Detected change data

========================================

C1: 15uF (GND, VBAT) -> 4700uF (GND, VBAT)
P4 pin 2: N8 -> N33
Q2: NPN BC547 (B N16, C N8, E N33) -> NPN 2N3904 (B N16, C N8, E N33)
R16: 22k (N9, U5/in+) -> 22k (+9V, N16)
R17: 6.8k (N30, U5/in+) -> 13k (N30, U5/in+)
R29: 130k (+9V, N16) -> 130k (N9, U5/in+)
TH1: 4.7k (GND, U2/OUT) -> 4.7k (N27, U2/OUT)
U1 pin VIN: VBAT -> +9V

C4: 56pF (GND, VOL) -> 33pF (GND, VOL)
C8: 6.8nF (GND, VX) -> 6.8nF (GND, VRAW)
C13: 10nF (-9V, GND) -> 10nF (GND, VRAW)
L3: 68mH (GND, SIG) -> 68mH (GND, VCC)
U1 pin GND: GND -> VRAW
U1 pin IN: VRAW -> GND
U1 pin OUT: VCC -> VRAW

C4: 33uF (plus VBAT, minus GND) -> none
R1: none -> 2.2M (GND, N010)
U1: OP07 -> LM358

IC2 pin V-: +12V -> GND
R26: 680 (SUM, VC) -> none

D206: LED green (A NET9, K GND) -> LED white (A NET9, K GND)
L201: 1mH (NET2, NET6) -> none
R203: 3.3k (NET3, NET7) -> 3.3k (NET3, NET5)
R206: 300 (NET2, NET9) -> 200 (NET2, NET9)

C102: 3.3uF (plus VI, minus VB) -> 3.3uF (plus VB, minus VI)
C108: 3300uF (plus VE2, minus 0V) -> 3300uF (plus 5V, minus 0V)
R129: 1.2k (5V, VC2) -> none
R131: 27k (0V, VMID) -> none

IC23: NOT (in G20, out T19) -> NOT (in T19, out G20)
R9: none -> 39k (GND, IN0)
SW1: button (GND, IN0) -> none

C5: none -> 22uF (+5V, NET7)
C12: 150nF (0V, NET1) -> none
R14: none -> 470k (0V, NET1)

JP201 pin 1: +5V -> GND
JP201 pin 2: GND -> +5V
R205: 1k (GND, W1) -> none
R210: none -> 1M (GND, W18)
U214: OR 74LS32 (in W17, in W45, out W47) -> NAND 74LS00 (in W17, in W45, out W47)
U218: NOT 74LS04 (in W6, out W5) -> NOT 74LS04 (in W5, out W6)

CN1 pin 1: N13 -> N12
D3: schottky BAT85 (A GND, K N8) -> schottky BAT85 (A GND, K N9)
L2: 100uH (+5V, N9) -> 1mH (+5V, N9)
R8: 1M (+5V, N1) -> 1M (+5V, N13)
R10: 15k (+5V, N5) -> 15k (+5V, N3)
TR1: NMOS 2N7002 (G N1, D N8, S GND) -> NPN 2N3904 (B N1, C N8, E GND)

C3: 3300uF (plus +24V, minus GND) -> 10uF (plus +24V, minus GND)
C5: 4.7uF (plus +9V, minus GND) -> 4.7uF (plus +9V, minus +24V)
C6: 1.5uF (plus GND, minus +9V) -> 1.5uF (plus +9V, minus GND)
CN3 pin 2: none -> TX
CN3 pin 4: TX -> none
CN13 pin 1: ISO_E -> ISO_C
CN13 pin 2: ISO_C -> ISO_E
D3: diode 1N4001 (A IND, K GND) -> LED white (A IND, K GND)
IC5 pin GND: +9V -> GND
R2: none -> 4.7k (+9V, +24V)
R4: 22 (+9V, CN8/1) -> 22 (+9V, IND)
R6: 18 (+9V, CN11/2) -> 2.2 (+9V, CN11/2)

========================================

### WHAT THE TASK REQUIRES:
Retype all of the entries exactly, please.

### TASK RESPONSE:
C1: 15uF (GND, VBAT) -> 4700uF (GND, VBAT)
P4 pin 2: N8 -> N33
Q2: NPN BC547 (B N16, C N8, E N33) -> NPN 2N3904 (B N16, C N8, E N33)
R16: 22k (N9, U5/in+) -> 22k (+9V, N16)
R17: 6.8k (N30, U5/in+) -> 13k (N30, U5/in+)
R29: 130k (+9V, N16) -> 130k (N9, U5/in+)
TH1: 4.7k (GND, U2/OUT) -> 4.7k (N27, U2/OUT)
U1 pin VIN: VBAT -> +9V

C4: 56pF (GND, VOL) -> 33pF (GND, VOL)
C8: 6.8nF (GND, VX) -> 6.8nF (GND, VRAW)
C13: 10nF (-9V, GND) -> 10nF (GND, VRAW)
L3: 68mH (GND, SIG) -> 68mH (GND, VCC)
U1 pin GND: GND -> VRAW
U1 pin IN: VRAW -> GND
U1 pin OUT: VCC -> VRAW

C4: 33uF (plus VBAT, minus GND) -> none
R1: none -> 2.2M (GND, N010)
U1: OP07 -> LM358

IC2 pin V-: +12V -> GND
R26: 680 (SUM, VC) -> none

D206: LED green (A NET9, K GND) -> LED white (A NET9, K GND)
L201: 1mH (NET2, NET6) -> none
R203: 3.3k (NET3, NET7) -> 3.3k (NET3, NET5)
R206: 300 (NET2, NET9) -> 200 (NET2, NET9)

C102: 3.3uF (plus VI, minus VB) -> 3.3uF (plus VB, minus VI)
C108: 3300uF (plus VE2, minus 0V) -> 3300uF (plus 5V, minus 0V)
R129: 1.2k (5V, VC2) -> none
R131: 27k (0V, VMID) -> none

IC23: NOT (in G20, out T19) -> NOT (in T19, out G20)
R9: none -> 39k (GND, IN0)
SW1: button (GND, IN0) -> none

C5: none -> 22uF (+5V, NET7)
C12: 150nF (0V, NET1) -> none
R14: none -> 470k (0V, NET1)

JP201 pin 1: +5V -> GND
JP201 pin 2: GND -> +5V
R205: 1k (GND, W1) -> none
R210: none -> 1M (GND, W18)
U214: OR 74LS32 (in W17, in W45, out W47) -> NAND 74LS00 (in W17, in W45, out W47)
U218: NOT 74LS04 (in W6, out W5) -> NOT 74LS04 (in W5, out W6)

CN1 pin 1: N13 -> N12
D3: schottky BAT85 (A GND, K N8) -> schottky BAT85 (A GND, K N9)
L2: 100uH (+5V, N9) -> 1mH (+5V, N9)
R8: 1M (+5V, N1) -> 1M (+5V, N13)
R10: 15k (+5V, N5) -> 15k (+5V, N3)
TR1: NMOS 2N7002 (G N1, D N8, S GND) -> NPN 2N3904 (B N1, C N8, E GND)

C3: 3300uF (plus +24V, minus GND) -> 10uF (plus +24V, minus GND)
C5: 4.7uF (plus +9V, minus GND) -> 4.7uF (plus +9V, minus +24V)
C6: 1.5uF (plus GND, minus +9V) -> 1.5uF (plus +9V, minus GND)
CN3 pin 2: none -> TX
CN3 pin 4: TX -> none
CN13 pin 1: ISO_E -> ISO_C
CN13 pin 2: ISO_C -> ISO_E
D3: diode 1N4001 (A IND, K GND) -> LED white (A IND, K GND)
IC5 pin GND: +9V -> GND
R2: none -> 4.7k (+9V, +24V)
R4: 22 (+9V, CN8/1) -> 22 (+9V, IND)
R6: 18 (+9V, CN11/2) -> 2.2 (+9V, CN11/2)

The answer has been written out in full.